■ Directive ■
Copy word for word everything from the start of the data through the line containing "(B) (320, 595)", and leave the pictures out of your copy.

# start of Data for this task

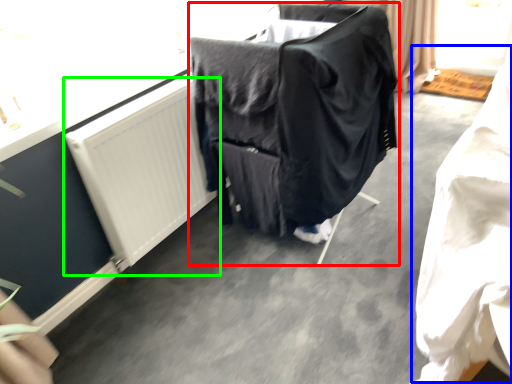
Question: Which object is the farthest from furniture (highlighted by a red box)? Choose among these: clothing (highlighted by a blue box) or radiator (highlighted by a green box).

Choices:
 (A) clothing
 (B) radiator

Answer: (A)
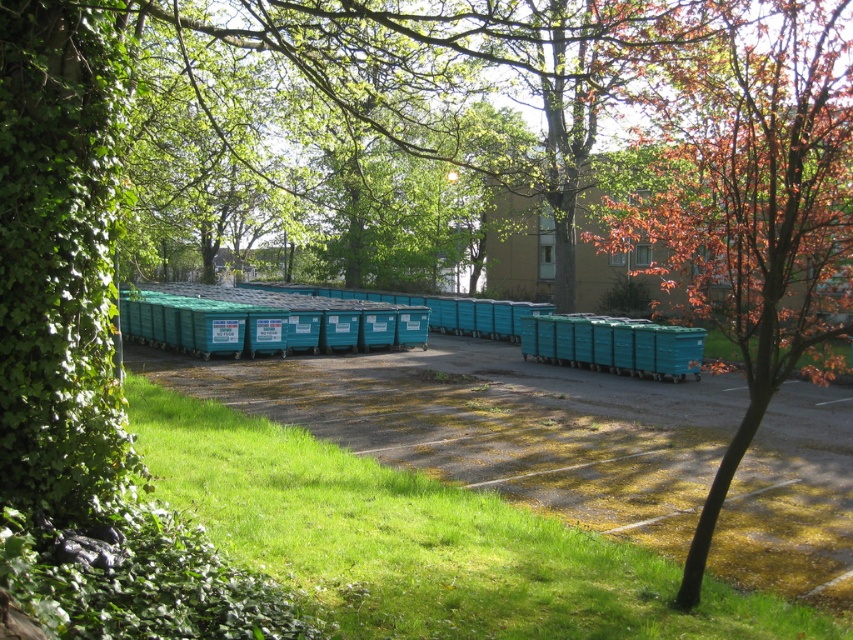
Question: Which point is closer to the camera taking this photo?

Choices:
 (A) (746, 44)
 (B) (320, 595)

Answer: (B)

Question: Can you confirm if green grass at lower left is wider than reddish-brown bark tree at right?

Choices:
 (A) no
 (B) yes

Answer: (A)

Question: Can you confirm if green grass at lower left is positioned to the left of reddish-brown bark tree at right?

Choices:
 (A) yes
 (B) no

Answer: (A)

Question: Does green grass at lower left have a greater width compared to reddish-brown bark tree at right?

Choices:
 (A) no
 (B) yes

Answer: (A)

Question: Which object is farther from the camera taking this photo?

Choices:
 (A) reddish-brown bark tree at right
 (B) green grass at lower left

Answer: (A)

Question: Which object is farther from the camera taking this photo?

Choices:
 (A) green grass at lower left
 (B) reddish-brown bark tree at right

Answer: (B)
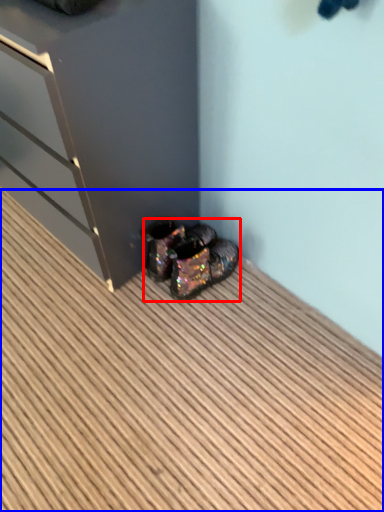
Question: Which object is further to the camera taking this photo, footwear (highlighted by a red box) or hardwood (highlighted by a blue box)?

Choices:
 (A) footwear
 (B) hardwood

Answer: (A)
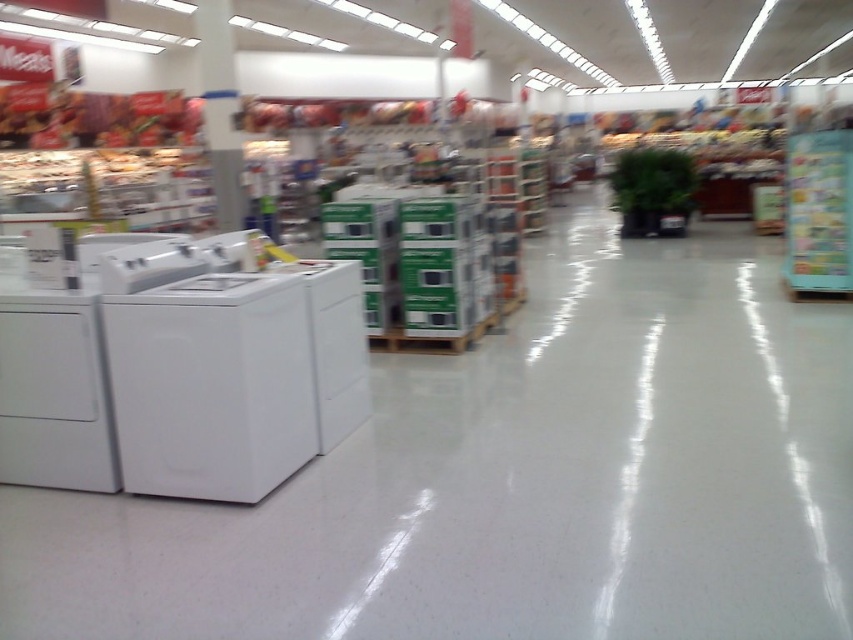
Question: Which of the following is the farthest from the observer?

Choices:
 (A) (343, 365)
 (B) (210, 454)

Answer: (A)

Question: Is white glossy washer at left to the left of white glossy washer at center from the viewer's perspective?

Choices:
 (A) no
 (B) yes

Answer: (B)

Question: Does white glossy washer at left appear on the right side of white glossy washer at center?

# end of Data for this task

■ Problem solution ■
Question: Which object is the farthest from furniture (highlighted by a red box)? Choose among these: clothing (highlighted by a blue box) or radiator (highlighted by a green box).

Choices:
 (A) clothing
 (B) radiator

Answer: (A)
Question: Which point is closer to the camera taking this photo?

Choices:
 (A) (746, 44)
 (B) (320, 595)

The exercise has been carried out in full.